Problem description → Across the entries below, please work out how many lines contain the string "orange" and give only the number.
:: The input ::
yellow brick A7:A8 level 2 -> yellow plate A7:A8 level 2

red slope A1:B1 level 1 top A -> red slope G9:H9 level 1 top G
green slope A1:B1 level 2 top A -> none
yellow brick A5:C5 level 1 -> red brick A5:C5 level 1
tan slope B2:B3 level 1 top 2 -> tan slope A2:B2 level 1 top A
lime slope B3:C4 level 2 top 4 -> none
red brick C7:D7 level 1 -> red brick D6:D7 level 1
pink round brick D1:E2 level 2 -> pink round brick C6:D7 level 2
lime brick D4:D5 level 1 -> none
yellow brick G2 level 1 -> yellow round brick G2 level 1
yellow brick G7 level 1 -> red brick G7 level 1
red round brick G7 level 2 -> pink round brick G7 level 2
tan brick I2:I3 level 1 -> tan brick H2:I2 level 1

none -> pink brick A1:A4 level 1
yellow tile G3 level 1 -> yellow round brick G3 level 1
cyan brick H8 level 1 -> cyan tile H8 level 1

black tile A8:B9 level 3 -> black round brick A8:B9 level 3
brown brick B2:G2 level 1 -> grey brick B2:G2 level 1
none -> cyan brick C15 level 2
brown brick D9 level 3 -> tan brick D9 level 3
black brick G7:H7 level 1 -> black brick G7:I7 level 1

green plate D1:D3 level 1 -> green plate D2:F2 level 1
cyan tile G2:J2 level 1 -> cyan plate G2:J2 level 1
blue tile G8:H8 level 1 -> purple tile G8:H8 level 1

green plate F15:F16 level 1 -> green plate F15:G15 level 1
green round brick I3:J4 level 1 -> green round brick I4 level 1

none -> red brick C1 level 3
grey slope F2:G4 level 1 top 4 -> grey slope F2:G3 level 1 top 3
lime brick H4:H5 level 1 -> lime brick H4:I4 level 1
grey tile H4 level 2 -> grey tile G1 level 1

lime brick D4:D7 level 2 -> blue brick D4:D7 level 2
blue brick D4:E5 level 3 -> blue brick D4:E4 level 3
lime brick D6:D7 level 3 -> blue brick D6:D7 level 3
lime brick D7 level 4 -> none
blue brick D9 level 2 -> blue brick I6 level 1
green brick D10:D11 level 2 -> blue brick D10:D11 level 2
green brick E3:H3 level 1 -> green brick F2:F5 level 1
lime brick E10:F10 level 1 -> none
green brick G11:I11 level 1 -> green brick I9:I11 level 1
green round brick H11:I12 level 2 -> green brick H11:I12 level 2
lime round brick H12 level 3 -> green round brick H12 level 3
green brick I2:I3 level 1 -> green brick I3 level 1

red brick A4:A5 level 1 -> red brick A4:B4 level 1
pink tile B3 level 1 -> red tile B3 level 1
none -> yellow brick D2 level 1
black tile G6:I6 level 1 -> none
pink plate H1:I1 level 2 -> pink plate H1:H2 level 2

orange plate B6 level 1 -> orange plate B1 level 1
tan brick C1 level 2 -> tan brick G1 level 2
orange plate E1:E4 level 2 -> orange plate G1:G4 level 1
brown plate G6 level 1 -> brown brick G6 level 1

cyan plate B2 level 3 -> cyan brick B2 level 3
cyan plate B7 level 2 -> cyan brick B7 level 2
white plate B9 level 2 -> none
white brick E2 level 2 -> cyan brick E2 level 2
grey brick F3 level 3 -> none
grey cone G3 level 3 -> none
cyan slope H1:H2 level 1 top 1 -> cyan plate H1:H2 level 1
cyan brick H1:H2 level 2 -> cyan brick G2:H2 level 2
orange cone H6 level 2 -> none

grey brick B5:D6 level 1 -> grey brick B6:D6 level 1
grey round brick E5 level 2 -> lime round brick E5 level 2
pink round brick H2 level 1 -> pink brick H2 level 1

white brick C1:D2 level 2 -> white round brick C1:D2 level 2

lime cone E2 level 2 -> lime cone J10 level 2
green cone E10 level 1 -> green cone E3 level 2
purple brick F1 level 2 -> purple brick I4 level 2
:::
Reply → 3